[AIM OF THE EXERCISE]: Every entry below should come back unchanged, except that the pictures are dropped.

[RECORDED DATA]:
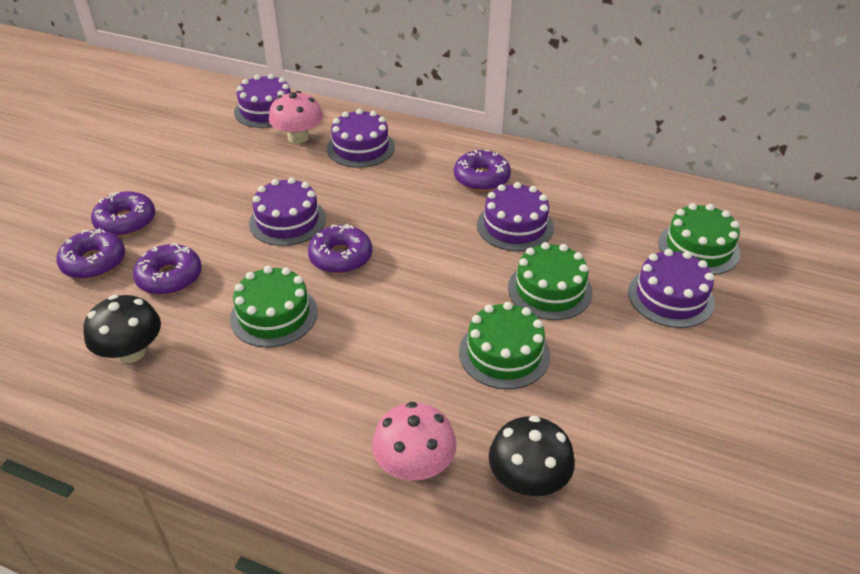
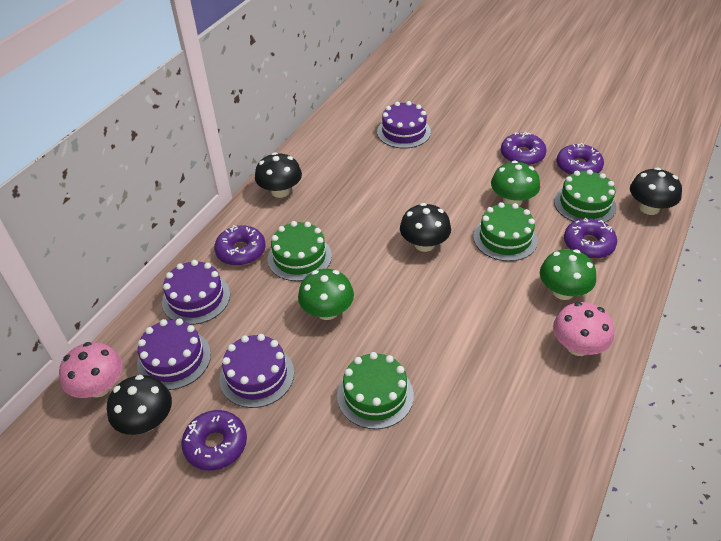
black mushroom: [83,295,161,363] [489,416,575,496] = 2 -> [107,375,172,435] [255,152,302,198] [400,203,451,252] [630,167,682,215] = 4
green mushroom: none = 0 -> [298,269,354,320] [491,160,540,206] [540,249,596,300] = 3
purple cake: [234,74,291,128] [249,177,326,246] [327,109,395,168] [477,182,554,251] [628,249,715,328] = 5 -> [137,319,211,390] [162,260,230,325] [219,334,294,408] [377,101,431,148] = 4

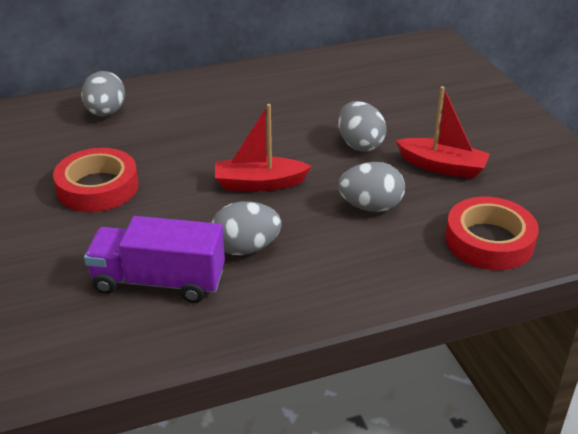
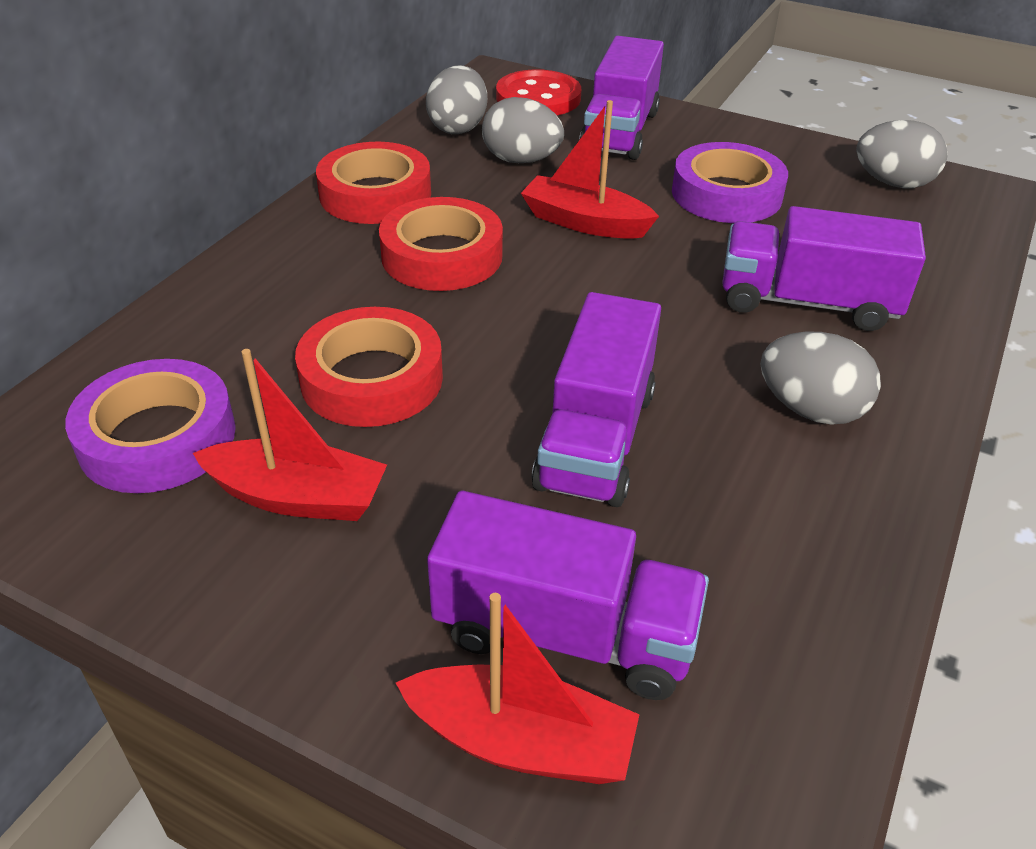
purple tape: none = 0 -> [65,359,236,493] [672,142,788,223] = 2
purple truck: [84,216,225,303] = 1 -> [427,491,709,700] [531,292,661,507] [579,36,664,160] [722,206,926,331] = 4
red boat: [215,104,312,191] [396,86,490,179] = 2 -> [193,349,387,521] [396,593,640,784] [521,100,659,239] = 3
red button: none = 0 -> [496,69,581,115] = 1
red tape: [53,148,138,212] [445,197,539,270] = 2 -> [295,307,443,427] [316,141,431,224] [379,197,503,291] = 3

[ANSWER TO THIS TASK]:
black mushroom: [83,295,161,363] [489,416,575,496] = 2 -> [107,375,172,435] [255,152,302,198] [400,203,451,252] [630,167,682,215] = 4
green mushroom: none = 0 -> [298,269,354,320] [491,160,540,206] [540,249,596,300] = 3
purple cake: [234,74,291,128] [249,177,326,246] [327,109,395,168] [477,182,554,251] [628,249,715,328] = 5 -> [137,319,211,390] [162,260,230,325] [219,334,294,408] [377,101,431,148] = 4

purple tape: none = 0 -> [65,359,236,493] [672,142,788,223] = 2
purple truck: [84,216,225,303] = 1 -> [427,491,709,700] [531,292,661,507] [579,36,664,160] [722,206,926,331] = 4
red boat: [215,104,312,191] [396,86,490,179] = 2 -> [193,349,387,521] [396,593,640,784] [521,100,659,239] = 3
red button: none = 0 -> [496,69,581,115] = 1
red tape: [53,148,138,212] [445,197,539,270] = 2 -> [295,307,443,427] [316,141,431,224] [379,197,503,291] = 3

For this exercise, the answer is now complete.